§ WHAT NEEDS TO BE DONE: Look below for the line that has "TFT pin DC: B10 -> B8". Set down the lines from there through the line that has "TFT pin SCK: A5 -> B6", exactly as written.
── SOURCE DATA
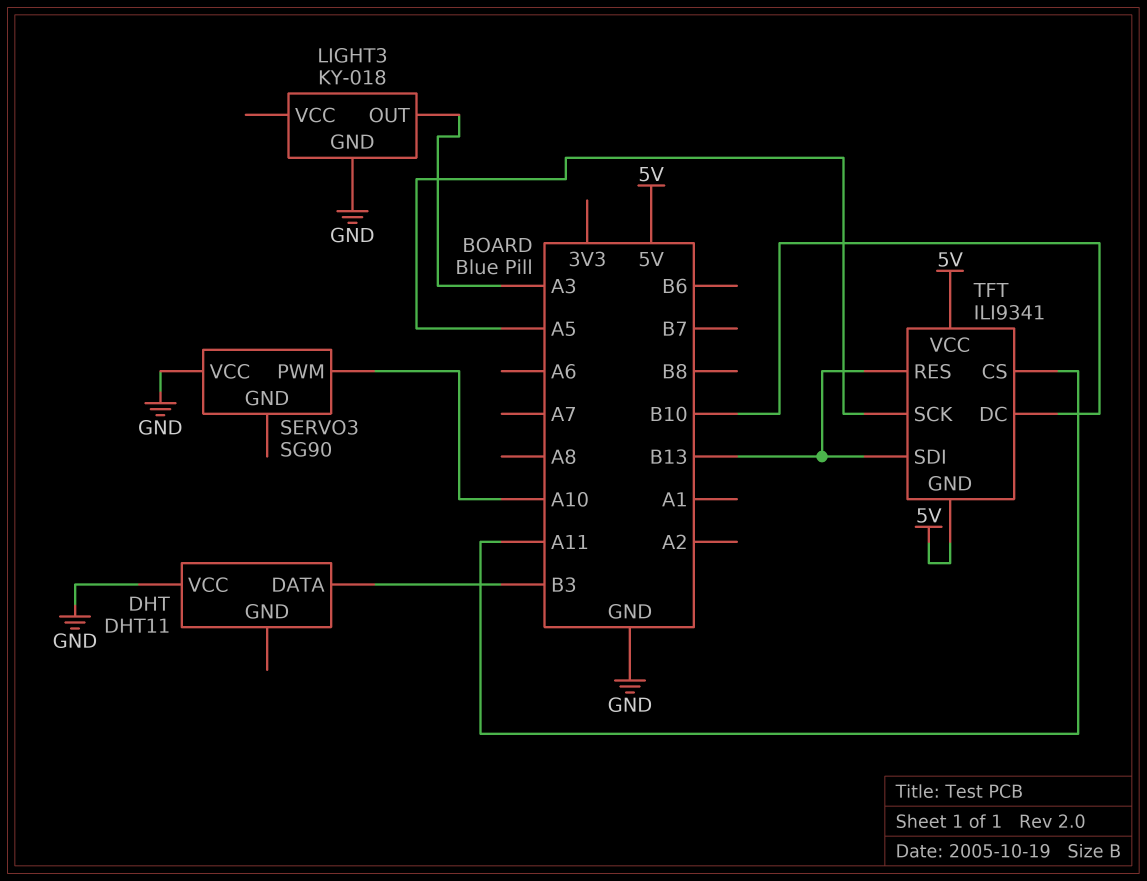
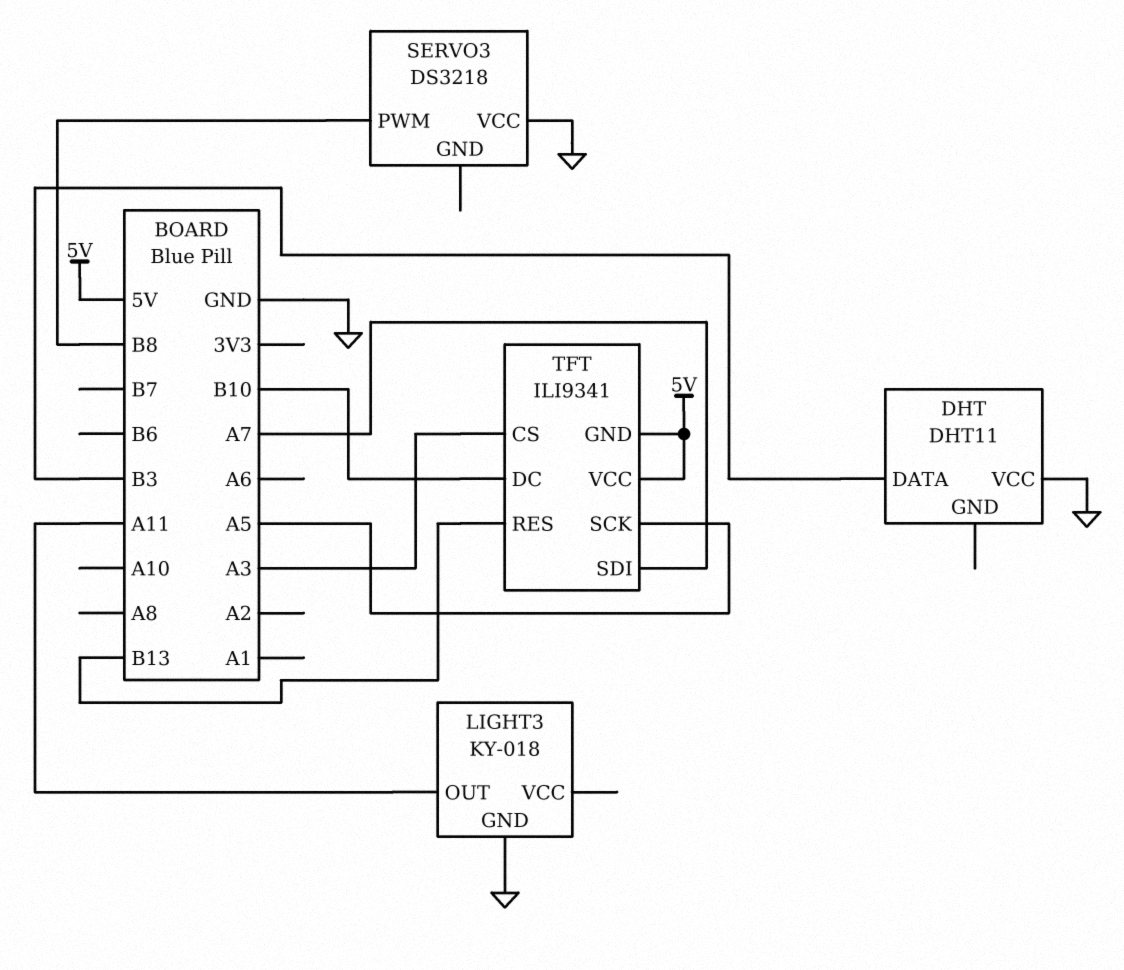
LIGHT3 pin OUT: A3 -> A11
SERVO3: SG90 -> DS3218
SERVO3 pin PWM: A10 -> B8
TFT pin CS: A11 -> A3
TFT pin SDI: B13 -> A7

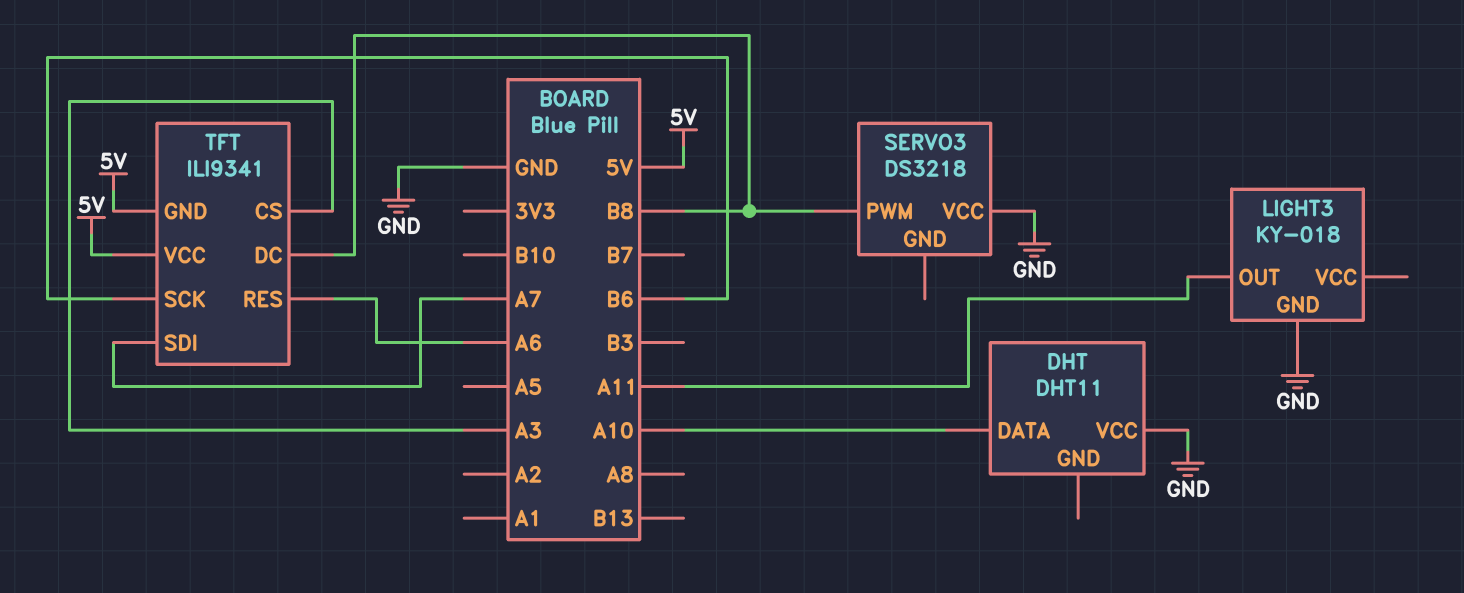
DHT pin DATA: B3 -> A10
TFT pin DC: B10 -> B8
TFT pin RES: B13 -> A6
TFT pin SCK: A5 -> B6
────
── SOURCE DATA
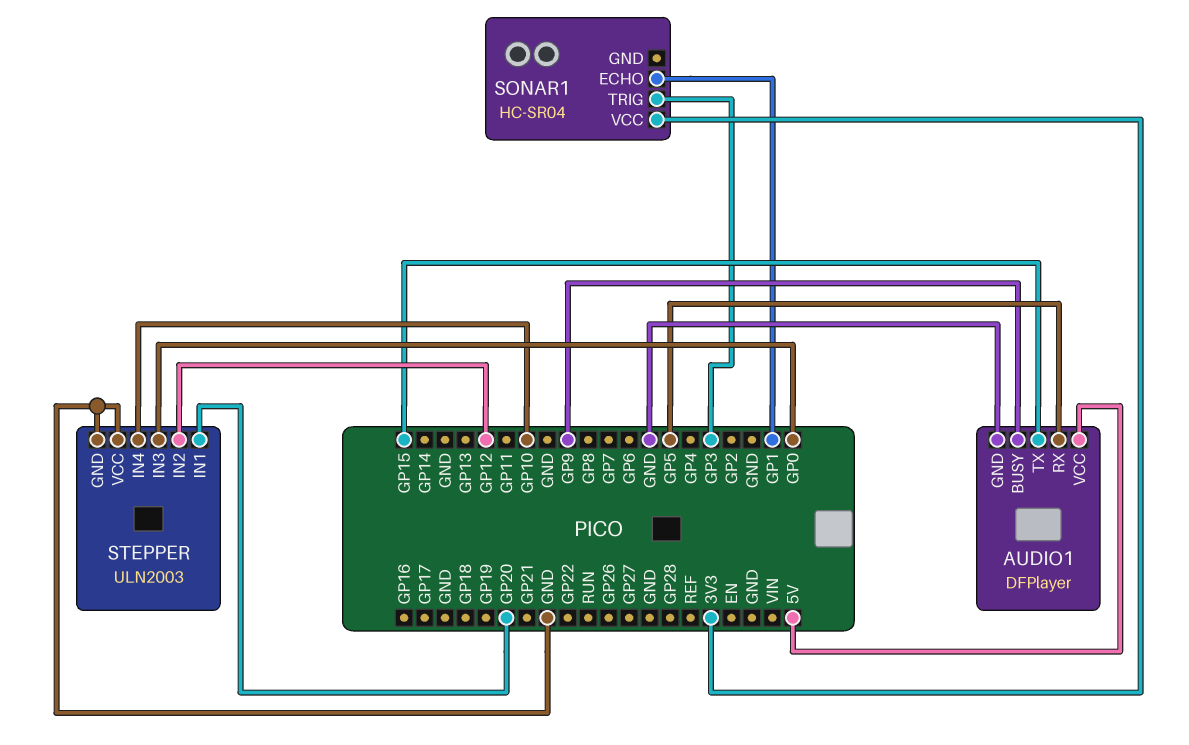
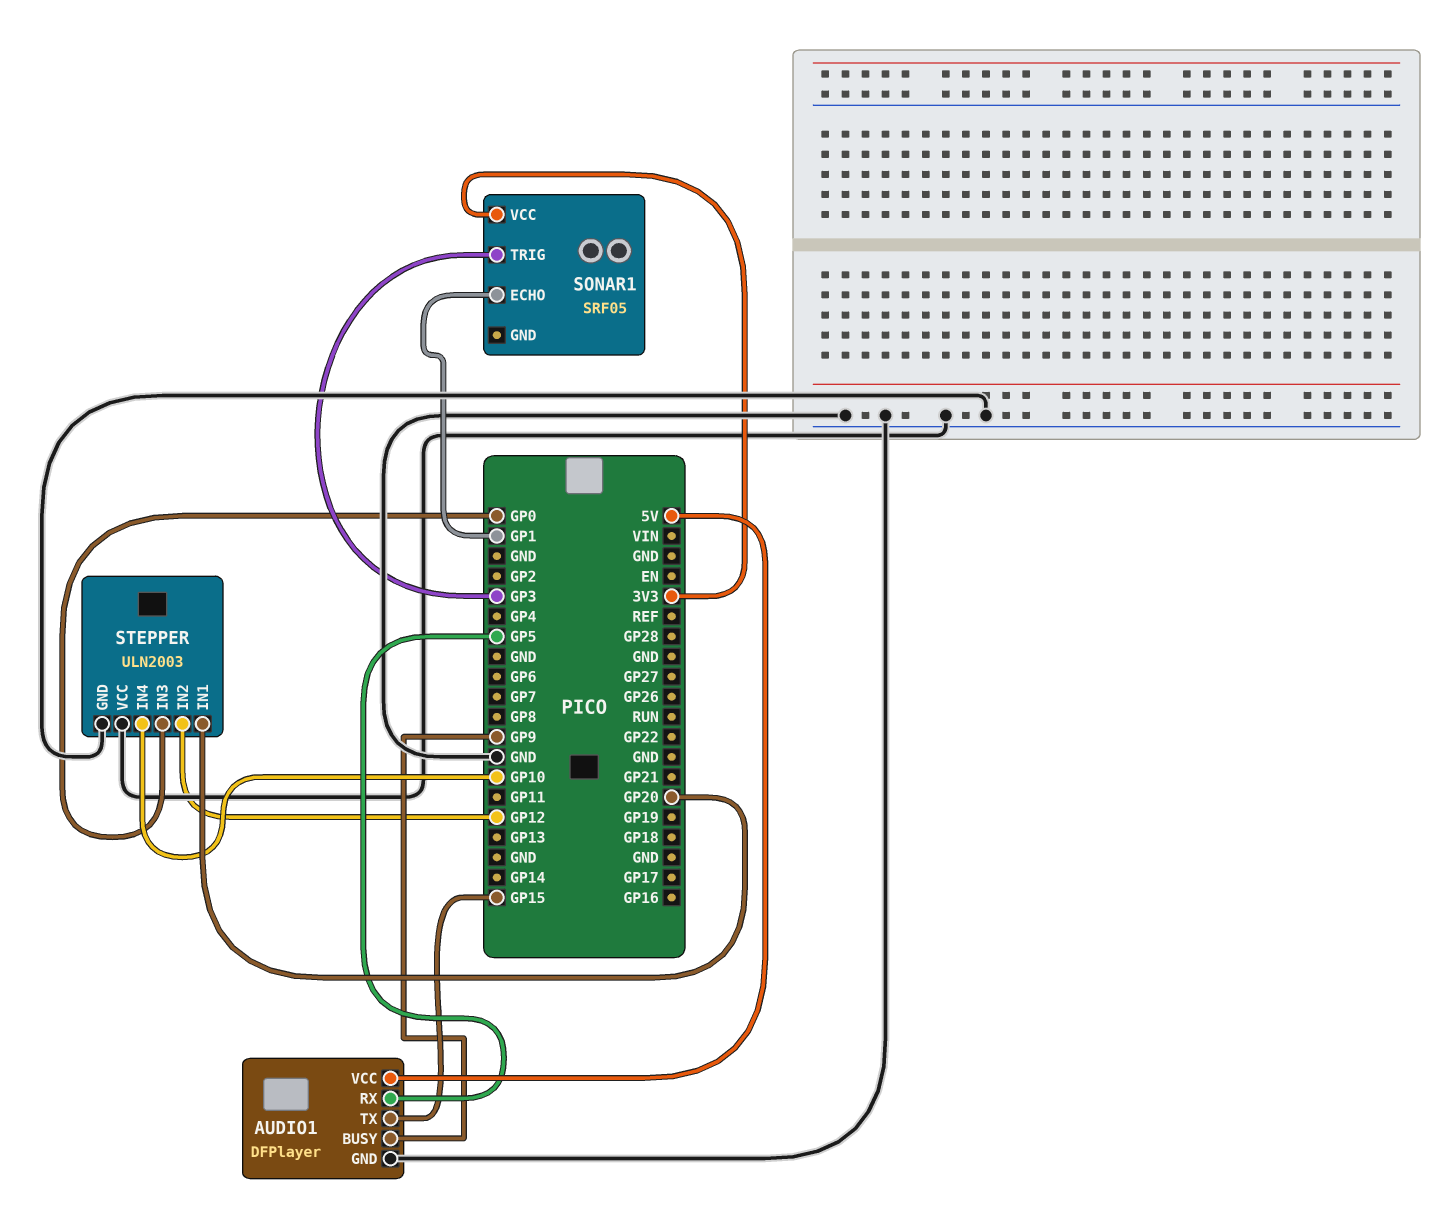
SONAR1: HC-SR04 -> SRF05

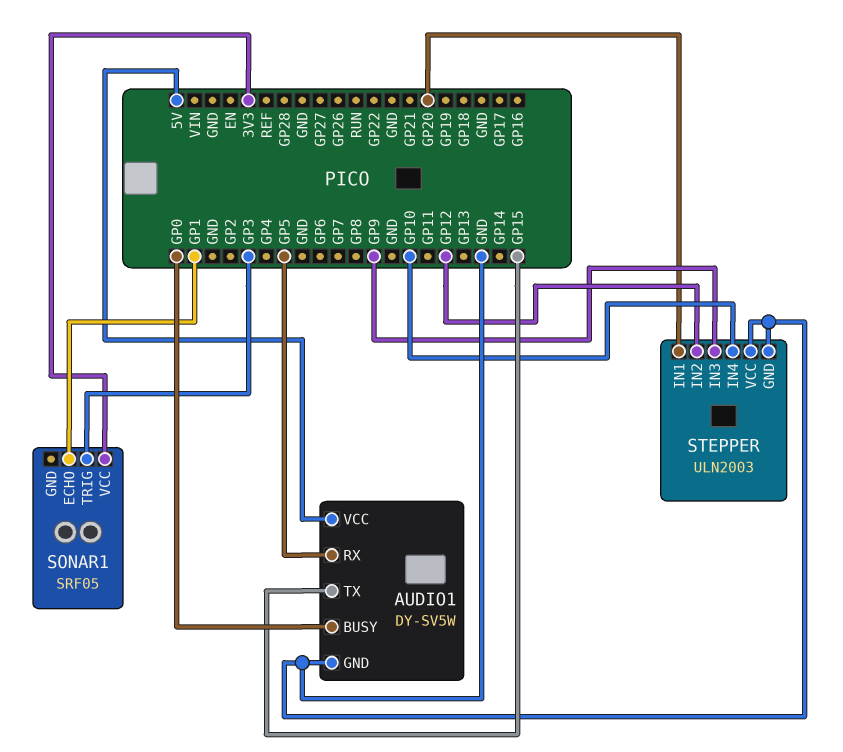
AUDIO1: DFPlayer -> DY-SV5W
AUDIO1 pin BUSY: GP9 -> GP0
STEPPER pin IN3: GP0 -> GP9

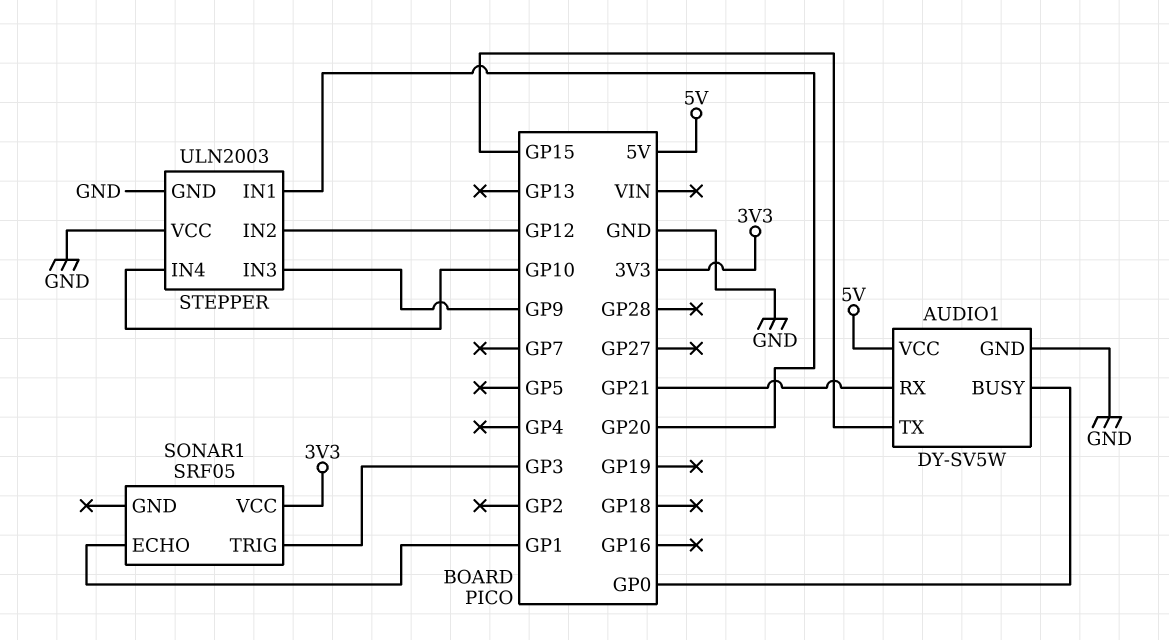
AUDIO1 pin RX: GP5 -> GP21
────
§ OUTPUT:
TFT pin DC: B10 -> B8
TFT pin RES: B13 -> A6
TFT pin SCK: A5 -> B6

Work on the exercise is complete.